* [Brief]: Find the line that contains "ENC1 pin SW: RX -> D6". Then set down that line and all the lines after it, to the end of the records, exactly and with nothing added.

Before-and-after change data
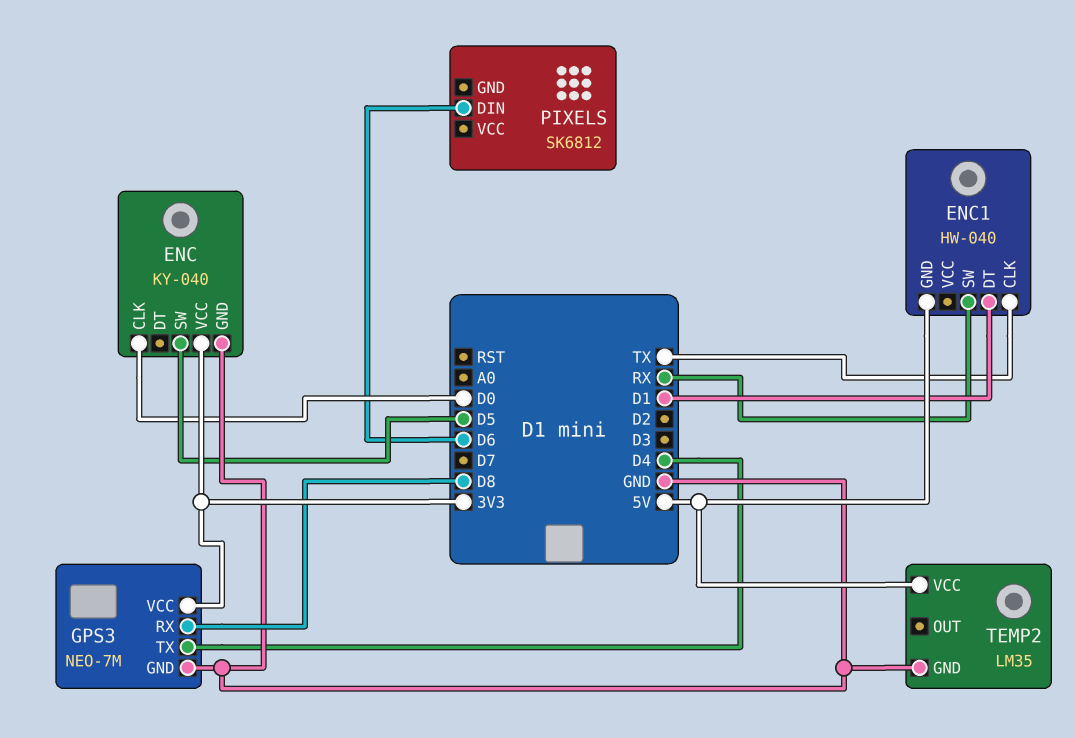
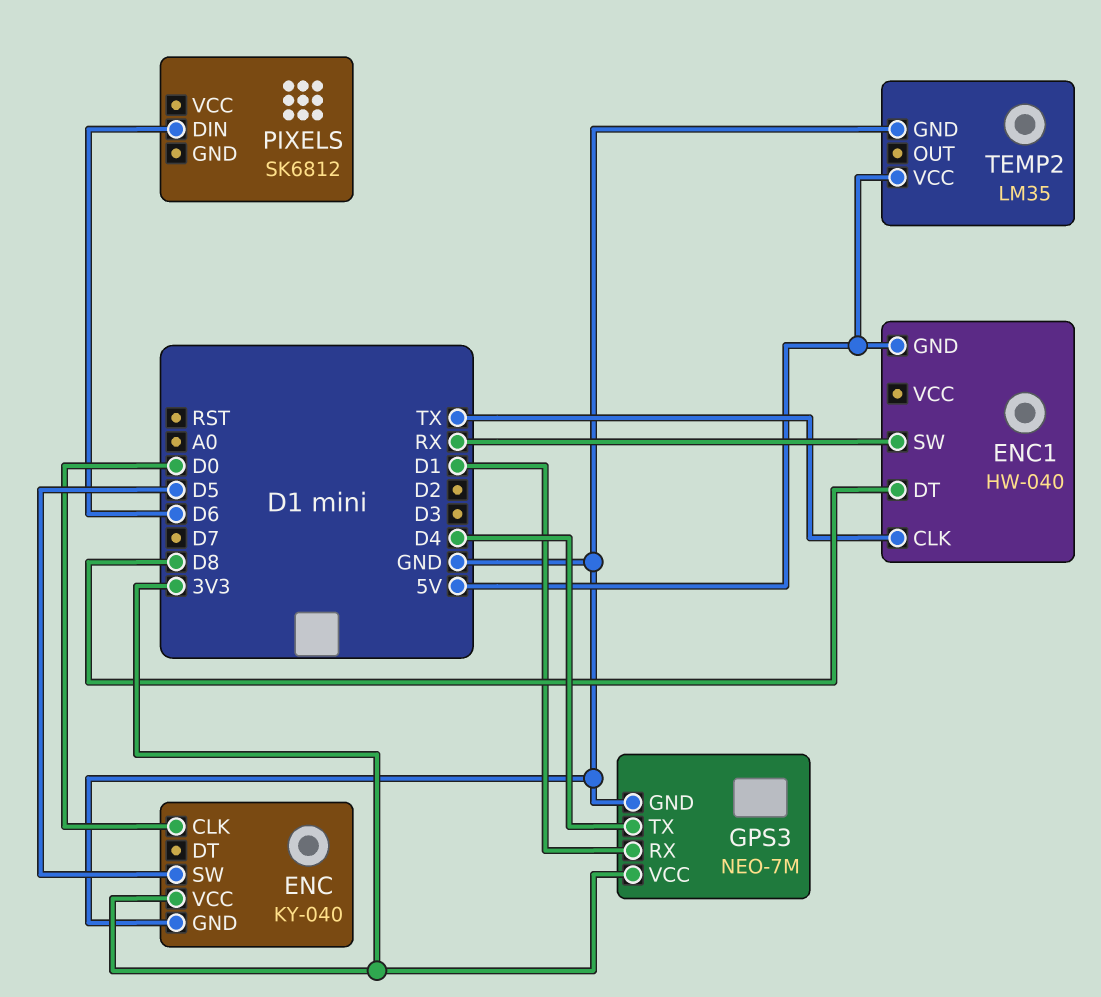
ENC1 pin DT: D1 -> D8
GPS3 pin RX: D8 -> D1

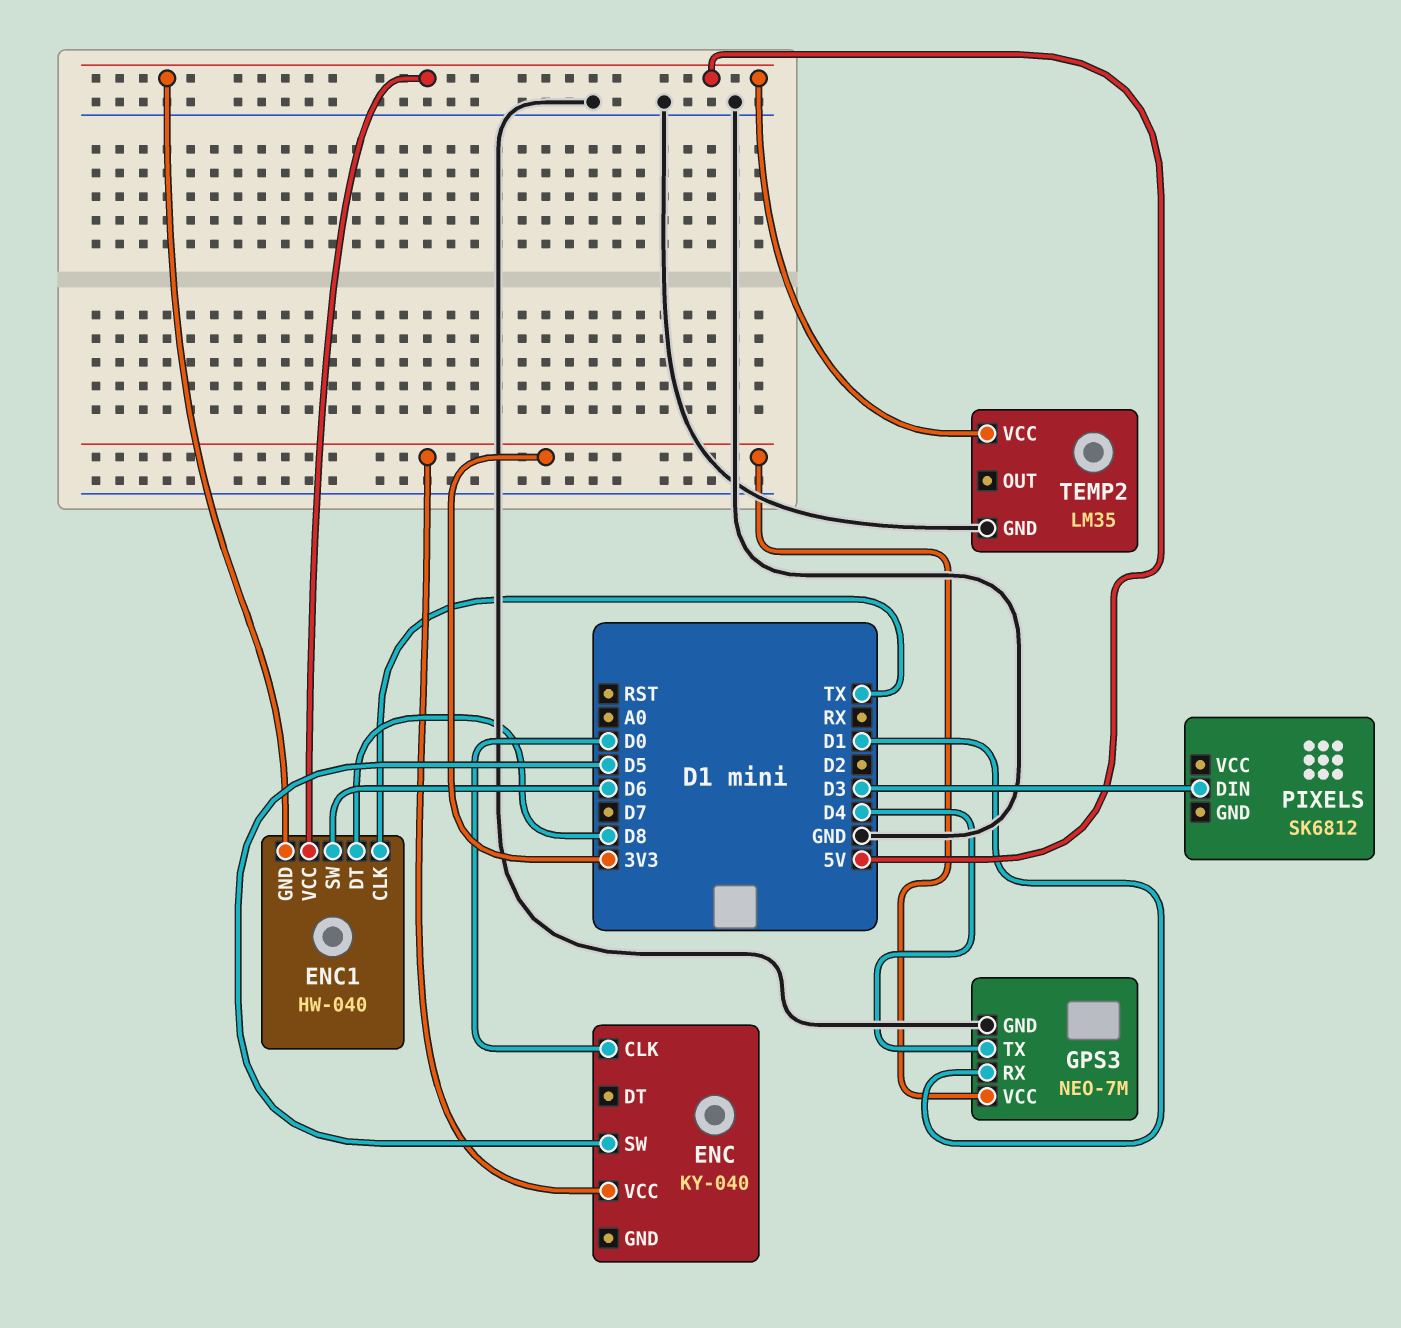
ENC pin GND: GND -> none
ENC1 pin SW: RX -> D6
ENC1 pin VCC: none -> 5V
PIXELS pin DIN: D6 -> D3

* [Answer to the problem]:
ENC1 pin SW: RX -> D6
ENC1 pin VCC: none -> 5V
PIXELS pin DIN: D6 -> D3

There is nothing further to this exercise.